> Recorded data
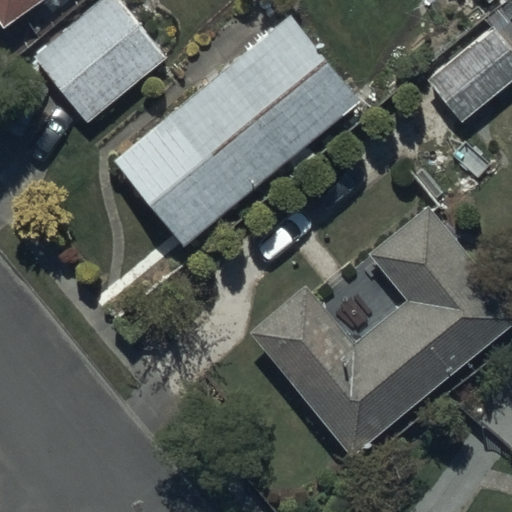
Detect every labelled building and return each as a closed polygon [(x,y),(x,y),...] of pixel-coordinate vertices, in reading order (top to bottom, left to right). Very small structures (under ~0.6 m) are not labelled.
[(0,0),(0,20),(2,23),(36,0),(0,0)] [(166,57),(120,0),(99,0),(35,53),(87,120),(166,57)] [(289,19),(113,161),(183,247),(358,104),(289,19)] [(427,73),(463,119),(511,79),(511,42),(495,20),(427,73)] [(308,287),(251,332),(353,453),(511,326),(511,305),(433,205),(370,256),(406,302),(353,344),(308,287)]
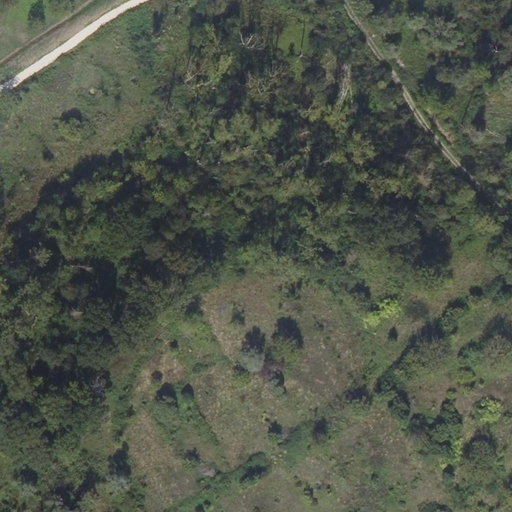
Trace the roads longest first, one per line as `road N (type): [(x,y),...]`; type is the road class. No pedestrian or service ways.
road 1 (track): [(511,224),(457,166),(341,0)]
road 2 (track): [(0,94),(138,0)]
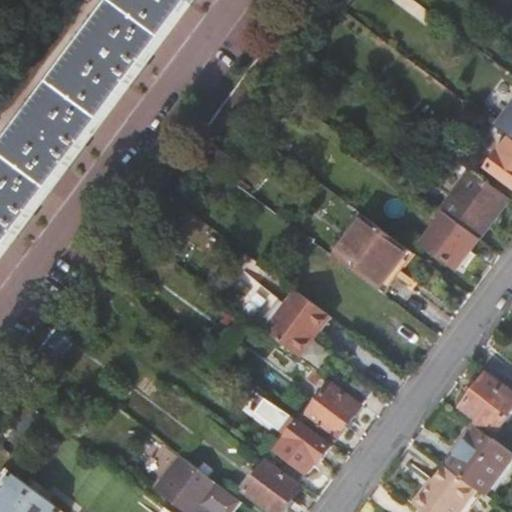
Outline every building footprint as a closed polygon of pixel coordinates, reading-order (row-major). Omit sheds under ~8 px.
[(0,273),(205,0),(125,0),(0,168),(0,273)] [(511,107),(498,126),(511,136),(511,107)] [(511,143),(498,133),(478,162),(510,186),(511,183),(511,143)] [(471,173),(443,211),(446,214),(454,219),(482,181),(471,173)] [(491,225),(508,201),(482,181),(454,219),(482,239),(483,240),(493,226),(491,225)] [(424,244),(459,270),(482,239),(454,219),(446,214),(424,244)] [(336,259),(385,294),(414,254),(366,219),(336,259)] [(317,333),(319,334),(330,318),(295,293),(266,333),(299,357),(317,333)] [(307,378),(317,387),(324,378),(313,370),(307,378)] [(306,418),(336,441),(374,390),(351,373),(339,389),(331,383),(306,418)] [(464,412),(483,425),(481,428),(495,439),(511,416),(511,393),(490,377),(464,412)] [(321,463),(334,447),(300,422),(277,451),(308,474),(318,461),(321,463)] [(511,450),(495,439),(481,428),(450,470),(482,494),(488,498),(511,464),(511,450)] [(270,511),(283,511),(301,489),(267,463),(245,492),(270,511)] [(431,495),(426,493),(416,508),(421,511),(468,511),(482,494),(450,470),(449,469),(431,495)] [(170,506),(177,511),(197,511),(217,485),(196,470),(170,506)] [(0,511),(59,511),(12,476),(0,492),(0,511)]
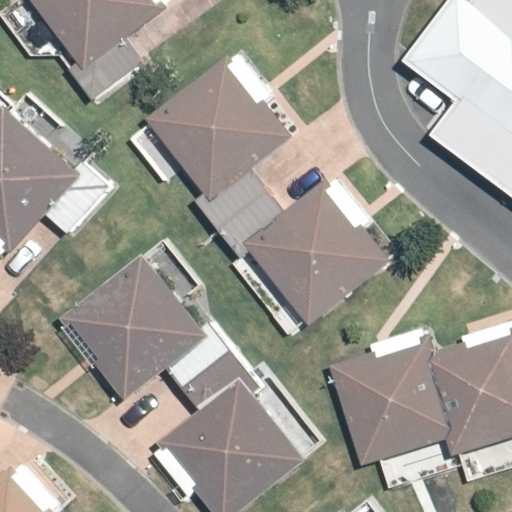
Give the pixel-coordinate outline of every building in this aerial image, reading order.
[(39,0),(89,67),(172,5),(167,0),(39,0)] [(511,0),(455,0),(411,58),(466,97),(440,132),(511,186),(511,0)] [(297,134),(234,52),(152,115),(216,196),(297,134)] [(0,113),(0,232),(17,248),(85,173),(9,104),(0,113)] [(397,258),(331,175),(248,241),(314,324),(397,258)] [(212,331),(148,251),(68,315),(132,395),(212,331)] [(437,331),(334,362),(366,463),(452,436),(458,454),(511,437),(511,326),(442,348),(437,331)] [(241,511),(310,457),(246,377),(165,440),(222,511),(241,511)] [(60,511),(16,464),(0,478),(0,511),(60,511)]
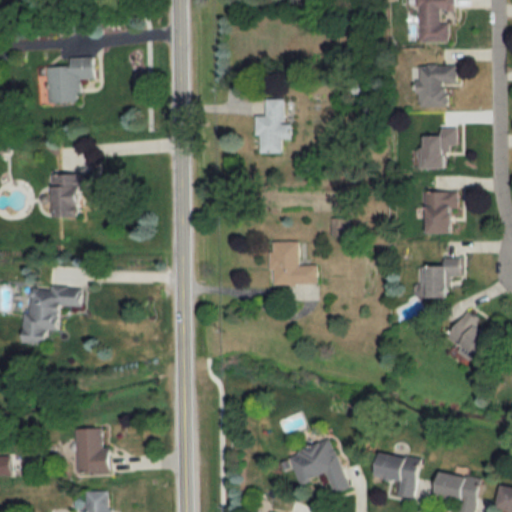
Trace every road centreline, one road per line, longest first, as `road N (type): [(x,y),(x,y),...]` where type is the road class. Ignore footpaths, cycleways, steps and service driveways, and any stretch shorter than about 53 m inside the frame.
road 1 (tertiary): [(189,511),(177,0)]
road 2 (residential): [(494,0),(498,184),(511,237)]
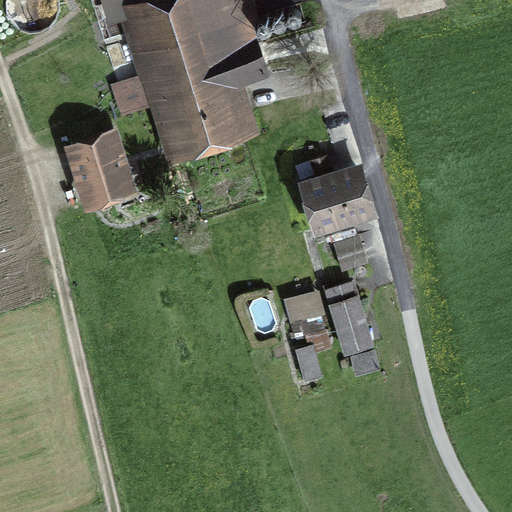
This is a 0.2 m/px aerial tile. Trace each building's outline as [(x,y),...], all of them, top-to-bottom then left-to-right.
[(218,51),(202,0),(159,0),(136,7),(178,144),(241,124),(226,76),(246,70),(247,71),(262,66),(262,65),(264,64),(256,37),(254,38),(251,29),(236,33),(239,45),(218,51)] [(113,133),(72,146),(89,201),(130,188),(113,133)] [(324,156),(314,159),(318,170),(328,167),(324,156)] [(360,170),(307,185),(320,228),(371,213),(369,206),(370,206),(360,170)] [(360,234),(334,242),(343,269),(368,261),(360,234)] [(352,281),(328,288),(346,350),(370,343),(352,281)] [(318,289),(300,294),(307,320),(325,315),(318,289)] [(293,323),(307,320),(300,294),(286,298),(293,323)] [(373,351),(354,356),(357,371),(376,366),(373,351)]
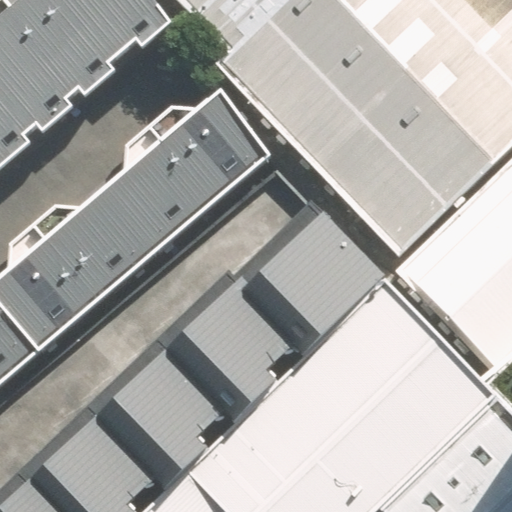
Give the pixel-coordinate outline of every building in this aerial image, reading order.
[(0,155),(171,12),(160,0),(9,0),(0,8),(0,155)] [(511,128),(511,0),(170,0),(401,236),(511,128)] [(0,380),(281,152),(223,80),(0,261),(0,380)] [(511,158),(395,273),(490,370),(511,348),(511,158)] [(326,204),(259,267),(322,334),(378,278),(388,268),(326,204)] [(252,260),(186,322),(244,382),(253,392),(322,334),(259,267),(252,260)] [(489,392),(378,278),(322,334),(143,511),(365,511),(379,498),(489,392)] [(244,382),(186,322),(117,388),(176,449),(188,461),(241,410),(228,397),(244,382)] [(176,449),(117,388),(33,468),(73,511),(135,511),(157,492),(144,478),(176,449)] [(511,511),(511,414),(489,392),(379,498),(393,511),(511,511)] [(73,511),(33,468),(0,498),(0,511),(73,511)]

> Stated goal
Render the lines above as a JSON list of strings, one string per line, with blank lines and the pictures left out.

> Result of the task
[
  "Detect every labelled building and return each as a closed polygon [(x,y),(x,y),...] of pixel-coordinate vertices, in reading order (top to bottom, left to right). Very small structures (under ~0.6 m) are not labelled.",
  "[(0,0),(0,20),(2,23),(36,0),(0,0)] [(166,57),(120,0),(99,0),(35,53),(87,120),(166,57)] [(289,19),(113,161),(183,247),(358,104),(289,19)] [(427,73),(463,119),(511,79),(511,42),(495,20),(427,73)] [(308,287),(251,332),(353,453),(511,326),(511,305),(433,205),(370,256),(406,302),(353,344),(308,287)]",
  "Trace the roads longest first, one per line as `road N (type): [(x,y),...]`; type is the road class. No pedestrian or service ways.",
  "road 1 (track): [(511,224),(457,166),(341,0)]",
  "road 2 (track): [(0,94),(138,0)]",
  "Outline every building footprint as a closed polygon of pixel coordinates, reading-order (row-major). Omit sheds under ~8 px.",
  "[(0,273),(205,0),(125,0),(0,168),(0,273)] [(511,107),(498,126),(511,136),(511,107)] [(511,143),(498,133),(478,162),(510,186),(511,183),(511,143)] [(471,173),(443,211),(446,214),(454,219),(482,181),(471,173)] [(491,225),(508,201),(482,181),(454,219),(482,239),(483,240),(493,226),(491,225)] [(424,244),(459,270),(482,239),(454,219),(446,214),(424,244)] [(336,259),(385,294),(414,254),(366,219),(336,259)] [(317,333),(319,334),(330,318),(295,293),(266,333),(299,357),(317,333)] [(307,378),(317,387),(324,378),(313,370),(307,378)] [(306,418),(336,441),(374,390),(351,373),(339,389),(331,383),(306,418)] [(464,412),(483,425),(481,428),(495,439),(511,416),(511,393),(490,377),(464,412)] [(321,463),(334,447),(300,422),(277,451),(308,474),(318,461),(321,463)] [(511,450),(495,439),(481,428),(450,470),(482,494),(488,498),(511,464),(511,450)] [(270,511),(283,511),(301,489),(267,463),(245,492),(270,511)] [(431,495),(426,493),(416,508),(421,511),(468,511),(482,494),(450,470),(449,469),(431,495)] [(170,506),(177,511),(197,511),(217,485),(196,470),(170,506)] [(0,511),(59,511),(12,476),(0,492),(0,511)]",
  "Give the pixel-coordinate outline of every building in this aerial image, reading order.",
  "[(39,0),(89,67),(172,5),(167,0),(39,0)] [(511,0),(455,0),(411,58),(466,97),(440,132),(511,186),(511,0)] [(297,134),(234,52),(152,115),(216,196),(297,134)] [(0,113),(0,232),(17,248),(85,173),(9,104),(0,113)] [(397,258),(331,175),(248,241),(314,324),(397,258)] [(212,331),(148,251),(68,315),(132,395),(212,331)] [(437,331),(334,362),(366,463),(452,436),(458,454),(511,437),(511,326),(442,348),(437,331)] [(241,511),(310,457),(246,377),(165,440),(222,511),(241,511)] [(60,511),(16,464),(0,478),(0,511),(60,511)]",
  "Trace every road centreline, one road per line, longest first, as `road N (type): [(x,y),(x,y),...]` where type is the road class. Ignore footpaths, cycleways, steps and service driveways, and any stretch shorter than about 53 m inside the frame.",
  "road 1 (tertiary): [(189,511),(177,0)]",
  "road 2 (residential): [(494,0),(498,184),(511,237)]",
  "This is a 0.2 m/px aerial tile. Trace each building's outline as [(x,y),...], all of them, top-to-bottom then left-to-right.",
  "[(218,51),(202,0),(159,0),(136,7),(178,144),(241,124),(226,76),(246,70),(247,71),(262,66),(262,65),(264,64),(256,37),(254,38),(251,29),(236,33),(239,45),(218,51)] [(113,133),(72,146),(89,201),(130,188),(113,133)] [(324,156),(314,159),(318,170),(328,167),(324,156)] [(360,170),(307,185),(320,228),(371,213),(369,206),(370,206),(360,170)] [(360,234),(334,242),(343,269),(368,261),(360,234)] [(352,281),(328,288),(346,350),(370,343),(352,281)] [(318,289),(300,294),(307,320),(325,315),(318,289)] [(293,323),(307,320),(300,294),(286,298),(293,323)] [(373,351),(354,356),(357,371),(376,366),(373,351)]",
  "Give the pixel-coordinate outline of every building in this aerial image, reading order.",
  "[(0,155),(171,12),(160,0),(9,0),(0,8),(0,155)] [(511,128),(511,0),(170,0),(401,236),(511,128)] [(0,380),(281,152),(223,80),(0,261),(0,380)] [(511,158),(395,273),(490,370),(511,348),(511,158)] [(326,204),(259,267),(322,334),(378,278),(388,268),(326,204)] [(252,260),(186,322),(244,382),(253,392),(322,334),(259,267),(252,260)] [(489,392),(378,278),(322,334),(143,511),(365,511),(379,498),(489,392)] [(244,382),(186,322),(117,388),(176,449),(188,461),(241,410),(228,397),(244,382)] [(176,449),(117,388),(33,468),(73,511),(135,511),(157,492),(144,478),(176,449)] [(511,511),(511,414),(489,392),(379,498),(393,511),(511,511)] [(73,511),(33,468),(0,498),(0,511),(73,511)]"
]